Instructions for the task
From the listing below, extract every line containing "trofeo".

Entries shown
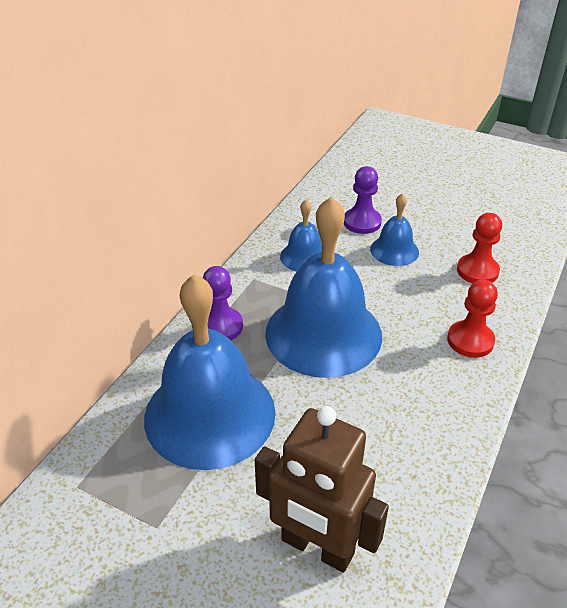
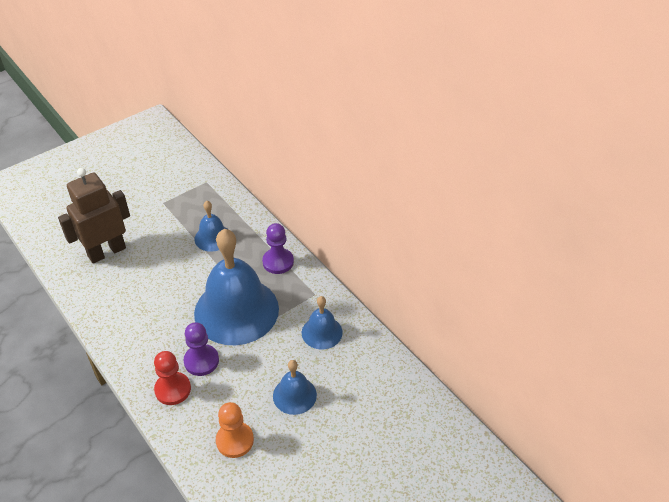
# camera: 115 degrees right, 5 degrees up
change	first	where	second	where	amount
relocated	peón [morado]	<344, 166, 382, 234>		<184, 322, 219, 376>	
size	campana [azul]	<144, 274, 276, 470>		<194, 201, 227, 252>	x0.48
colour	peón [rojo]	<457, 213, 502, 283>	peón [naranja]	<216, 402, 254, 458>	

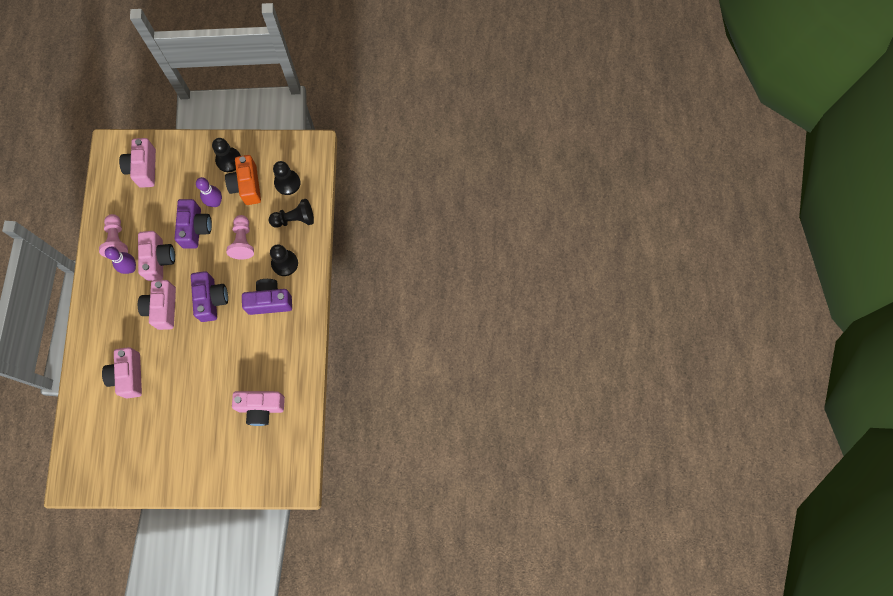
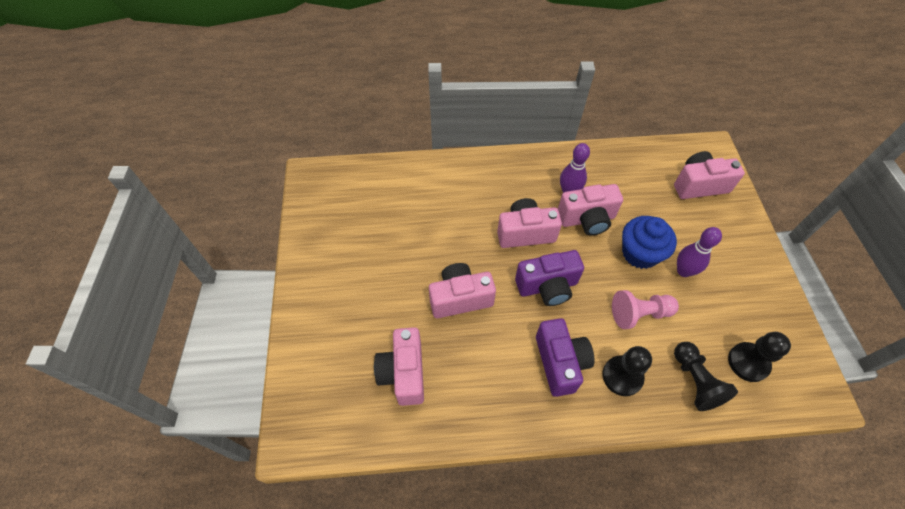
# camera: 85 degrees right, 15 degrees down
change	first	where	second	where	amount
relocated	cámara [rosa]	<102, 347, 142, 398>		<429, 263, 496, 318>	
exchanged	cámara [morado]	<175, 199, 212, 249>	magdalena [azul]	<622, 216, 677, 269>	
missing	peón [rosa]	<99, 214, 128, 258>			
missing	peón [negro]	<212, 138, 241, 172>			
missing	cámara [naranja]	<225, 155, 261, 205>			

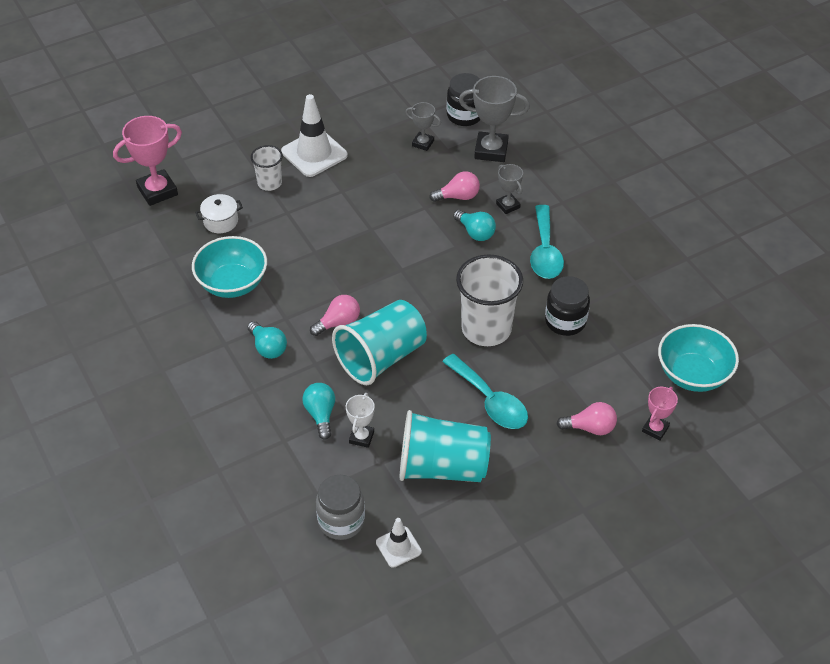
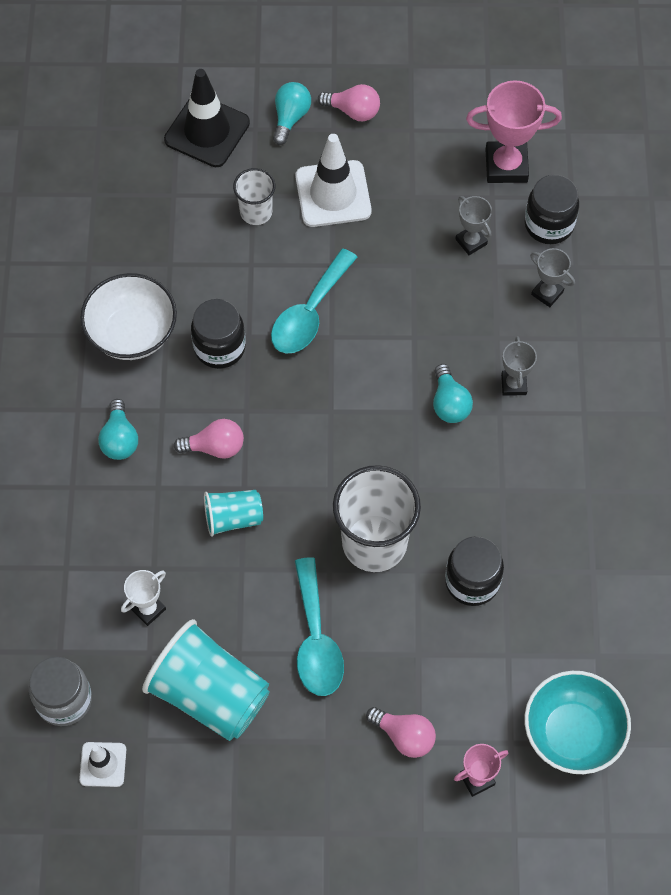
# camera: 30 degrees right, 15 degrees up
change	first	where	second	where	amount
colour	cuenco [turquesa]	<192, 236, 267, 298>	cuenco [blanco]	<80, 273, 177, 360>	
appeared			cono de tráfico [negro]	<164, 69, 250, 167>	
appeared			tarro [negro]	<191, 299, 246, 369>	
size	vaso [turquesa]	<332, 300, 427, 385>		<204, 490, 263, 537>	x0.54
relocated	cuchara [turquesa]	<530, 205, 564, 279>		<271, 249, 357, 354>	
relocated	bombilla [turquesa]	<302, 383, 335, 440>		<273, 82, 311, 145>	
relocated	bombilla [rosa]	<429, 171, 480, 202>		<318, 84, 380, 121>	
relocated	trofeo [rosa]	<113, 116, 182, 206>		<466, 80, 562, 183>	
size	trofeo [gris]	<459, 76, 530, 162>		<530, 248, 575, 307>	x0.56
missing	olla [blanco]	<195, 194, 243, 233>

The completed task
relocated	trofeo [rosa]	<113, 116, 182, 206>		<466, 80, 562, 183>	
size	trofeo [gris]	<459, 76, 530, 162>		<530, 248, 575, 307>	x0.56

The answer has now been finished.